»»

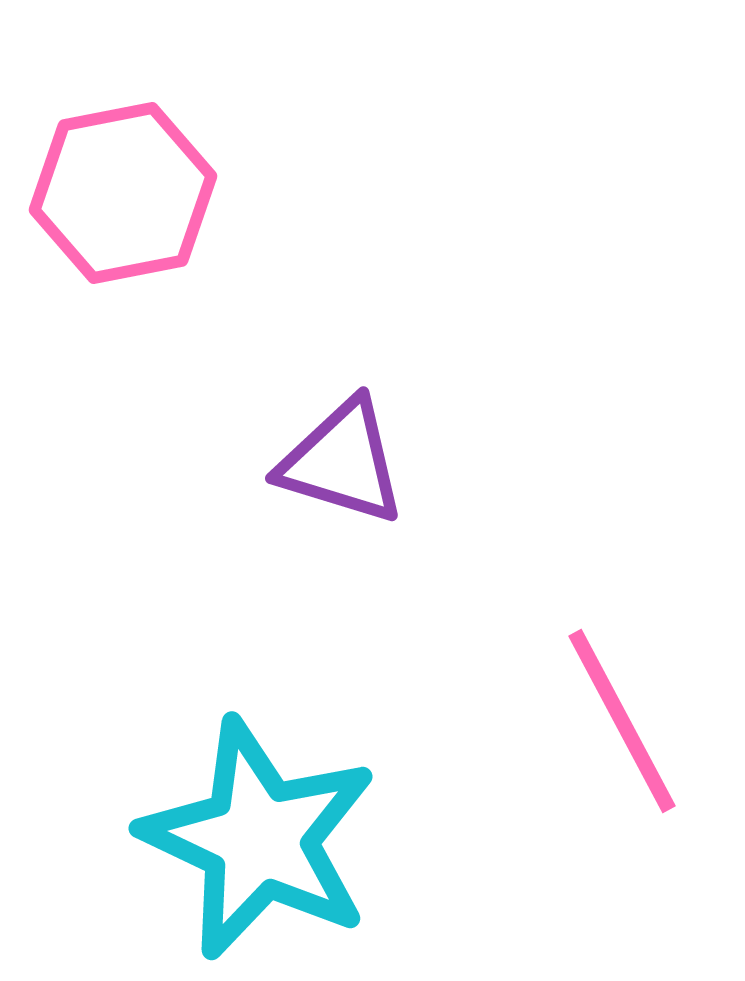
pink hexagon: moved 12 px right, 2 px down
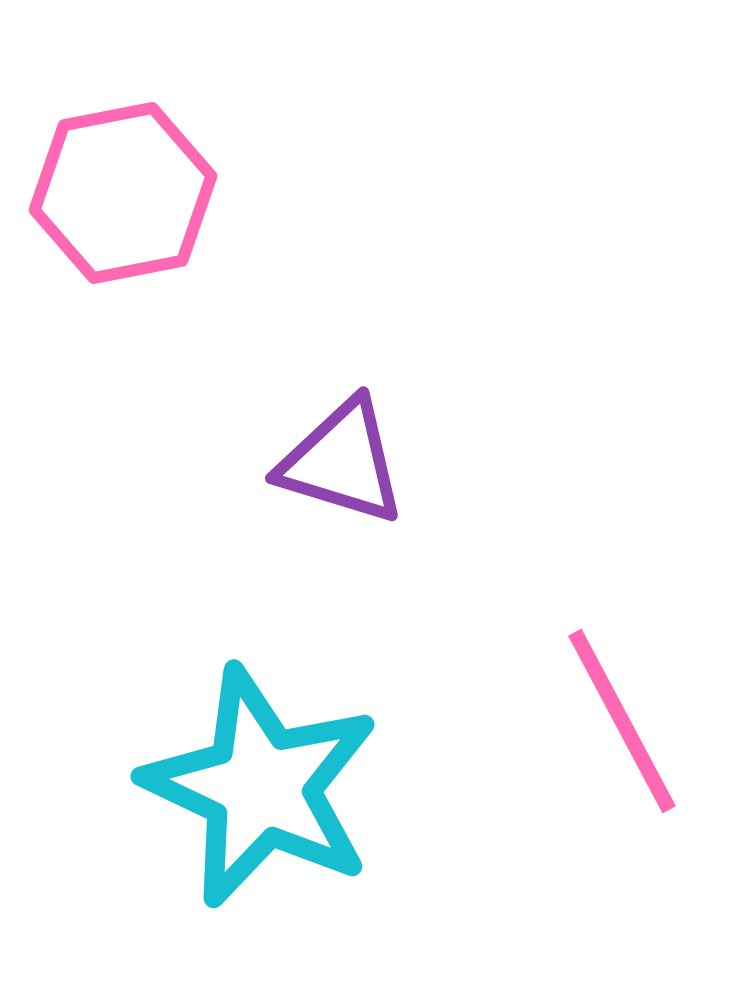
cyan star: moved 2 px right, 52 px up
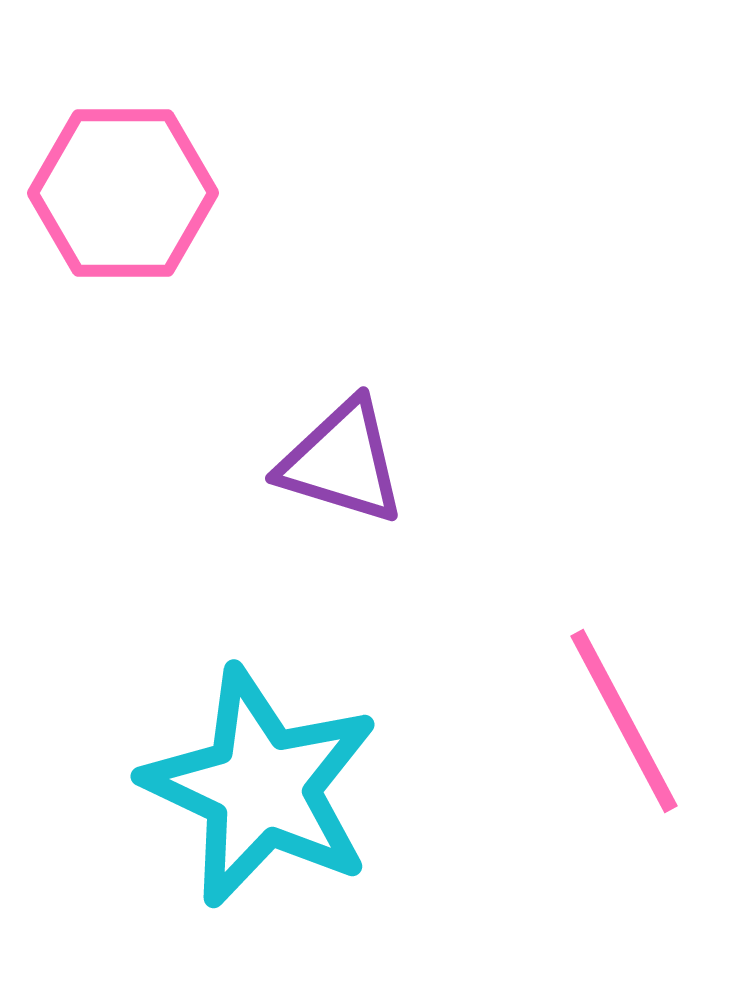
pink hexagon: rotated 11 degrees clockwise
pink line: moved 2 px right
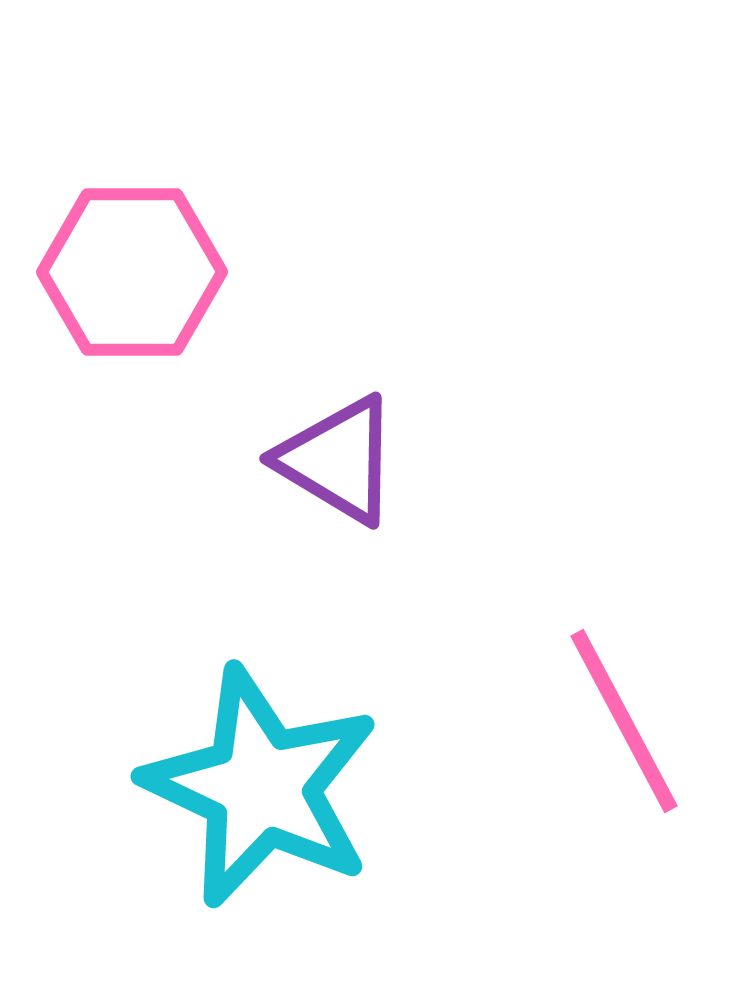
pink hexagon: moved 9 px right, 79 px down
purple triangle: moved 4 px left, 2 px up; rotated 14 degrees clockwise
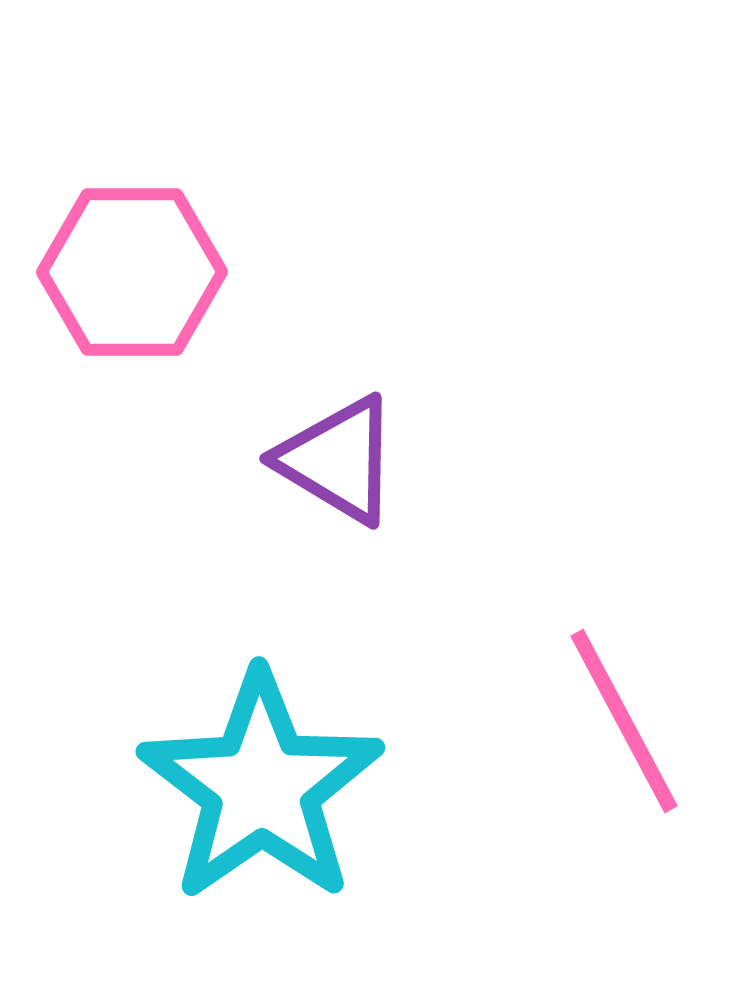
cyan star: rotated 12 degrees clockwise
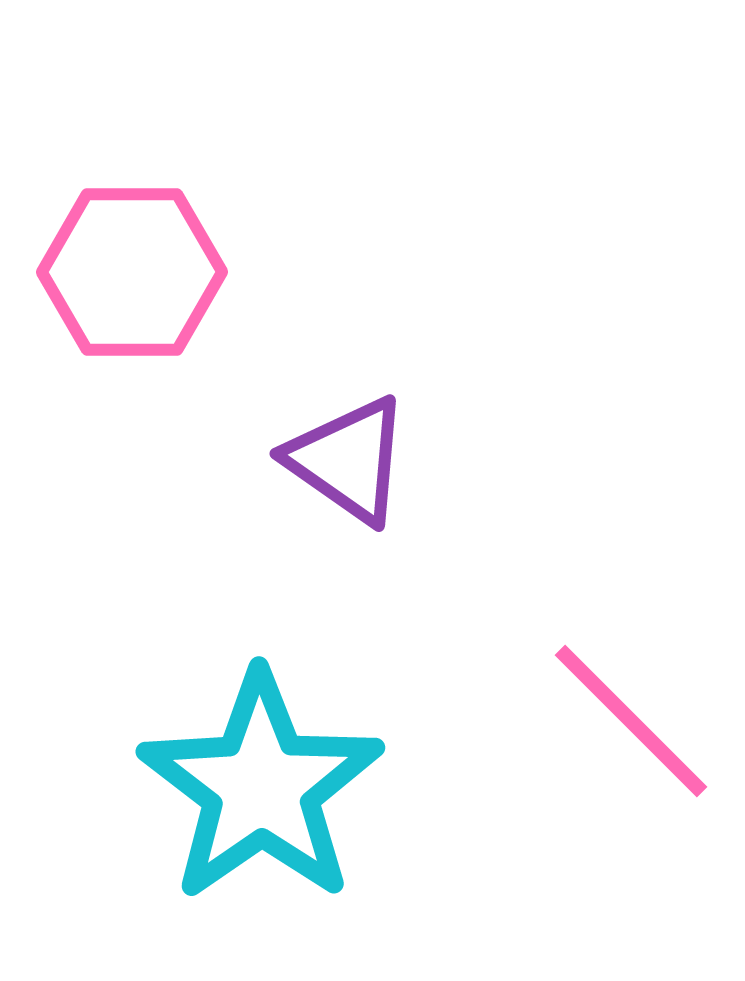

««

Task instructions: Rewrite the lines of the material with each "hexagon" renamed to "pentagon" and everything else left unchanged. Omit the pictures from your answer.

Output for this exercise:
pink pentagon: moved 12 px right, 2 px down
cyan star: moved 2 px right, 52 px up
pink pentagon: rotated 11 degrees clockwise
pink line: moved 2 px right
pink pentagon: moved 9 px right, 79 px down
purple triangle: moved 4 px left, 2 px up; rotated 14 degrees clockwise
cyan star: rotated 12 degrees clockwise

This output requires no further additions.